→ Problem: Find the string "drum" in the records. Copy each line that has it.

(Items listed in a dataset)
*** Begin section ***

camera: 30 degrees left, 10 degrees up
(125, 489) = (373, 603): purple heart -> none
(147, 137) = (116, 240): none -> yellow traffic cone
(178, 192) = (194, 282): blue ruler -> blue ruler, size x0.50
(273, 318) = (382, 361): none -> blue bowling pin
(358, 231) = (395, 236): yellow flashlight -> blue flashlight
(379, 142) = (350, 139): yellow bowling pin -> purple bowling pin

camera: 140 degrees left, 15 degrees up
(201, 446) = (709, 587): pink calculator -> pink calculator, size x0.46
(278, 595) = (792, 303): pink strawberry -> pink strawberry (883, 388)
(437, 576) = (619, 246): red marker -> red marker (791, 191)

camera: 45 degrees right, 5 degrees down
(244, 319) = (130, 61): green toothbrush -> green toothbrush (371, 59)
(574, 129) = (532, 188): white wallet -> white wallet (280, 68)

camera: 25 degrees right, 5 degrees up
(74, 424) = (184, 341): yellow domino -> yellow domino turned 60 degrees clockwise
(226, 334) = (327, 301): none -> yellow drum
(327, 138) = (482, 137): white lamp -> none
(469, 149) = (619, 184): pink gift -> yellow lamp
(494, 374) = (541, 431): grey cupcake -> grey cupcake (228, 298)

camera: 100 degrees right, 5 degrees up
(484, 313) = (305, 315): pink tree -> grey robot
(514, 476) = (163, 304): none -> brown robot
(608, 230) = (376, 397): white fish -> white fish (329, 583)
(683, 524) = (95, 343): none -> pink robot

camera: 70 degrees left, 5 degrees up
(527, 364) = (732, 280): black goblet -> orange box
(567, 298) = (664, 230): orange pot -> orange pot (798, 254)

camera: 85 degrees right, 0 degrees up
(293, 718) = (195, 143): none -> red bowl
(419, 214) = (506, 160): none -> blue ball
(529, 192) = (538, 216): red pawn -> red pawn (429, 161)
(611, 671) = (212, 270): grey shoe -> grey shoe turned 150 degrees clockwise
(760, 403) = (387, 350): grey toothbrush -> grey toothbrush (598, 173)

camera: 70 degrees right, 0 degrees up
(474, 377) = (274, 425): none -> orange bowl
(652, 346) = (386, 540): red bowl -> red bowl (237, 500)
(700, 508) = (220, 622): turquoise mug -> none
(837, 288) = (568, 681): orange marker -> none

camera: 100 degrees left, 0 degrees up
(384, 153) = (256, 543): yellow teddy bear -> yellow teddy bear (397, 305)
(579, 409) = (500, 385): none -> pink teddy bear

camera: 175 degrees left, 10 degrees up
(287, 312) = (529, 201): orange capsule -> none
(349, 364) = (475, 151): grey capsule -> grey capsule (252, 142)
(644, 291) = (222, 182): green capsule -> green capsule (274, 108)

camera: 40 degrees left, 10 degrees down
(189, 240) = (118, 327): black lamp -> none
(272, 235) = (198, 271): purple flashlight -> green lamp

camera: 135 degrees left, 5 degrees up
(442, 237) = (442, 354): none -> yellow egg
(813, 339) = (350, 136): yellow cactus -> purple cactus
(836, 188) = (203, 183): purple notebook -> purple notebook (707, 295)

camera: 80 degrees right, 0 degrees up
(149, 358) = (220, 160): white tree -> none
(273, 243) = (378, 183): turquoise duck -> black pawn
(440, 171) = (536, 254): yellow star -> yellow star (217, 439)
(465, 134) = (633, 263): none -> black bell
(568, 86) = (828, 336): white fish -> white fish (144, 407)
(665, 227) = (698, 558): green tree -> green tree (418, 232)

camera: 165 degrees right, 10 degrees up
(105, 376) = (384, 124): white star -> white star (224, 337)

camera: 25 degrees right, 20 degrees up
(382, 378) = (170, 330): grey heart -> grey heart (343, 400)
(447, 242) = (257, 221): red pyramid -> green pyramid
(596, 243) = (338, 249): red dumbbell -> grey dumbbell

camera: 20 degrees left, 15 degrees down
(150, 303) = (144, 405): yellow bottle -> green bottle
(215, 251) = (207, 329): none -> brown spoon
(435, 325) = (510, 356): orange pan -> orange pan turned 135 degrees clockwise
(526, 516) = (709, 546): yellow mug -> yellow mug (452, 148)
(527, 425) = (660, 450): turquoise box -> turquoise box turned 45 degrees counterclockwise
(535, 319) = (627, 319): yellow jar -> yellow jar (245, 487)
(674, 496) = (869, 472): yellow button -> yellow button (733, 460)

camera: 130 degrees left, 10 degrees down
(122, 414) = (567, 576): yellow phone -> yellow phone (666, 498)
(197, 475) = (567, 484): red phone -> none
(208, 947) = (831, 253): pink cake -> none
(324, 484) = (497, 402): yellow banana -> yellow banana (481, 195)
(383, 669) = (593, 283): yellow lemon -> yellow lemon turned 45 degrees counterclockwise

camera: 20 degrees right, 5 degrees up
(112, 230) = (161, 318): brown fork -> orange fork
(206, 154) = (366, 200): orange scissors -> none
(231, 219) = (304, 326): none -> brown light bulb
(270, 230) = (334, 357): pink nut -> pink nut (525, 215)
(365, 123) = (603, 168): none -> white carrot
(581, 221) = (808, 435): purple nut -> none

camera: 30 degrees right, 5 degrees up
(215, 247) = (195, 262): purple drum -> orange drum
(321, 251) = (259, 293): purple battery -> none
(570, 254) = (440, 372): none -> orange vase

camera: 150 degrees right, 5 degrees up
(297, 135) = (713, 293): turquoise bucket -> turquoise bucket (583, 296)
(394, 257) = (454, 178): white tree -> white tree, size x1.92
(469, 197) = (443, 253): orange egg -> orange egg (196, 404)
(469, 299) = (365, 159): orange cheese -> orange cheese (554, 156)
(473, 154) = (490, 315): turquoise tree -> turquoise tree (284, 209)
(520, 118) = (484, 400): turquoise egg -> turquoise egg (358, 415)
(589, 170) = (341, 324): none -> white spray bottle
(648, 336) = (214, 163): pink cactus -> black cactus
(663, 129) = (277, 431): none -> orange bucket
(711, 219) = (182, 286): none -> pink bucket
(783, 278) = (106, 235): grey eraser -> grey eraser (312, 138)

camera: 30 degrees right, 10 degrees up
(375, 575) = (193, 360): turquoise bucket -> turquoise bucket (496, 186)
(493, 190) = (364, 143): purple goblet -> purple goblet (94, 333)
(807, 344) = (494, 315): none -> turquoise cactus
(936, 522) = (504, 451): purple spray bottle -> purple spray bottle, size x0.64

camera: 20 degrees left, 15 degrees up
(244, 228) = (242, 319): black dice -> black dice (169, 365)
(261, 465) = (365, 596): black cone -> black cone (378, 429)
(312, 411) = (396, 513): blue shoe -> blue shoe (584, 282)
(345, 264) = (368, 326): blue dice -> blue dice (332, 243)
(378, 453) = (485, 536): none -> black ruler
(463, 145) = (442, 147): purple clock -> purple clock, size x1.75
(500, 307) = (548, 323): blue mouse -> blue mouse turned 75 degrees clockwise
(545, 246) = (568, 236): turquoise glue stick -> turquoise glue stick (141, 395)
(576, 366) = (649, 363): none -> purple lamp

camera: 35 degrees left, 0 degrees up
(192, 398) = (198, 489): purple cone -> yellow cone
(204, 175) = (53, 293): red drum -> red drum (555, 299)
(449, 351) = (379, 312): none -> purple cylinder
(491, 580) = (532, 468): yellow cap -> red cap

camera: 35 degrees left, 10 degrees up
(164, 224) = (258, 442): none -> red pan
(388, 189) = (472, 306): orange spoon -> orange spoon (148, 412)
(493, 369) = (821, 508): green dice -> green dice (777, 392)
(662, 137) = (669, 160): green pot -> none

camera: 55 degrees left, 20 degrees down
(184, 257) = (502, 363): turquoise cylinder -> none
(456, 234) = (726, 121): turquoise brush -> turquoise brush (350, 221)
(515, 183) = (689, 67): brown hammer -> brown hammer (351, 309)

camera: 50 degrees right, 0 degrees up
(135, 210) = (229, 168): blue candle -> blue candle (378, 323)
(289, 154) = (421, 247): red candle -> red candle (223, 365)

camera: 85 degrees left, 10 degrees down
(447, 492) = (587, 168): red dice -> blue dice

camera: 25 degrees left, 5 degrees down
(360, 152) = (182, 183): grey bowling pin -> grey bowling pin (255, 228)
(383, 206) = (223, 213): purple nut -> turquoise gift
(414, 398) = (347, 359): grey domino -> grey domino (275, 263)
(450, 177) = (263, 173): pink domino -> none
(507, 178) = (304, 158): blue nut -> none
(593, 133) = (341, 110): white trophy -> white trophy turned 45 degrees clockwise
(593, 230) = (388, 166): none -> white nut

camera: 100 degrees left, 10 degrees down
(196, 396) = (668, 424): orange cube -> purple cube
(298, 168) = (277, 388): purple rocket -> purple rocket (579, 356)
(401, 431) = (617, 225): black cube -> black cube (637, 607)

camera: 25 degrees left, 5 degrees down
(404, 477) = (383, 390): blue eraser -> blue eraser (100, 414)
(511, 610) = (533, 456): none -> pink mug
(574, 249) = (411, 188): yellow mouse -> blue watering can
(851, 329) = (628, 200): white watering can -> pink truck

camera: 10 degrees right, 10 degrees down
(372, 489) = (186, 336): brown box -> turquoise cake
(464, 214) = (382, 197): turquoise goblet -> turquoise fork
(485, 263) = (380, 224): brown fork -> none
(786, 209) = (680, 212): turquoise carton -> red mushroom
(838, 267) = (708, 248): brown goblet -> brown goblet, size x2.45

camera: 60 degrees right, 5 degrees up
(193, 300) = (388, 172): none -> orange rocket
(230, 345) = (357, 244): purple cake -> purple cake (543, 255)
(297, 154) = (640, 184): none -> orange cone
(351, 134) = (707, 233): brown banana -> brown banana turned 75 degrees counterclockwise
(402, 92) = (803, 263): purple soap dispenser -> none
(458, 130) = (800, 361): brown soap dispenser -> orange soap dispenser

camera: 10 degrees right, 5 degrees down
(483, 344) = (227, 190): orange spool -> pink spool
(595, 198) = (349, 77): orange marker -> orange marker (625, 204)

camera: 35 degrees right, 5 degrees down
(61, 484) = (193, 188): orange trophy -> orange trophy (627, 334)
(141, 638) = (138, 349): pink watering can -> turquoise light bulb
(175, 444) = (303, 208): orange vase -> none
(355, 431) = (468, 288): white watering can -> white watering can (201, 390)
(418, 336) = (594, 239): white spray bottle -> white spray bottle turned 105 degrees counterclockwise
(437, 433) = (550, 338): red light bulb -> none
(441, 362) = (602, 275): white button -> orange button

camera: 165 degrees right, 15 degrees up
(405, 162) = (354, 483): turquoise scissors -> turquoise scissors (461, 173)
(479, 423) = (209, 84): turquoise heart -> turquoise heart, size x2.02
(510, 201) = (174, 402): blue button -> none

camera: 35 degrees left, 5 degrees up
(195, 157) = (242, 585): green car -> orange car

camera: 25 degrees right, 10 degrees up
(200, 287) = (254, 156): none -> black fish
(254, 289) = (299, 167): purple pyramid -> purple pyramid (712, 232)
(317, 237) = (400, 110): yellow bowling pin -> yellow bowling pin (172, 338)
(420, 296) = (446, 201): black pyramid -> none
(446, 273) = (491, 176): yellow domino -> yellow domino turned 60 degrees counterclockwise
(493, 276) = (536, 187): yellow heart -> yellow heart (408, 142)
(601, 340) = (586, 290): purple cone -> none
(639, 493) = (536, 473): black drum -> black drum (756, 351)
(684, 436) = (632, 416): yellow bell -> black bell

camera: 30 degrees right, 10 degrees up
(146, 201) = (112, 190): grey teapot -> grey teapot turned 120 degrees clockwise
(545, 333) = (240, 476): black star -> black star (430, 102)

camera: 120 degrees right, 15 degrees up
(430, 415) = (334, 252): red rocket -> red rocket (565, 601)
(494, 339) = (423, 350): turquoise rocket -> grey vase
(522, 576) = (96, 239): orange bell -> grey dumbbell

*** End section ***

→ Reply:
(226, 334) = (327, 301): none -> yellow drum
(215, 247) = (195, 262): purple drum -> orange drum
(204, 175) = (53, 293): red drum -> red drum (555, 299)
(639, 493) = (536, 473): black drum -> black drum (756, 351)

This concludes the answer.